··· RECORDS SUPPLIED

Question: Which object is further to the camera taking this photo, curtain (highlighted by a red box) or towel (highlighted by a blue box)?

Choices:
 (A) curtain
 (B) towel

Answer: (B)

······

**EXERCISE BRIEF:**
Please copy these lines, swapping "red box" for "green box" and leaving everything else as it is.

**RESPONSE TO THIS EXERCISE:**
Question: Which object is further to the camera taking this photo, curtain (highlighted by a green box) or towel (highlighted by a blue box)?

Choices:
 (A) curtain
 (B) towel

Answer: (B)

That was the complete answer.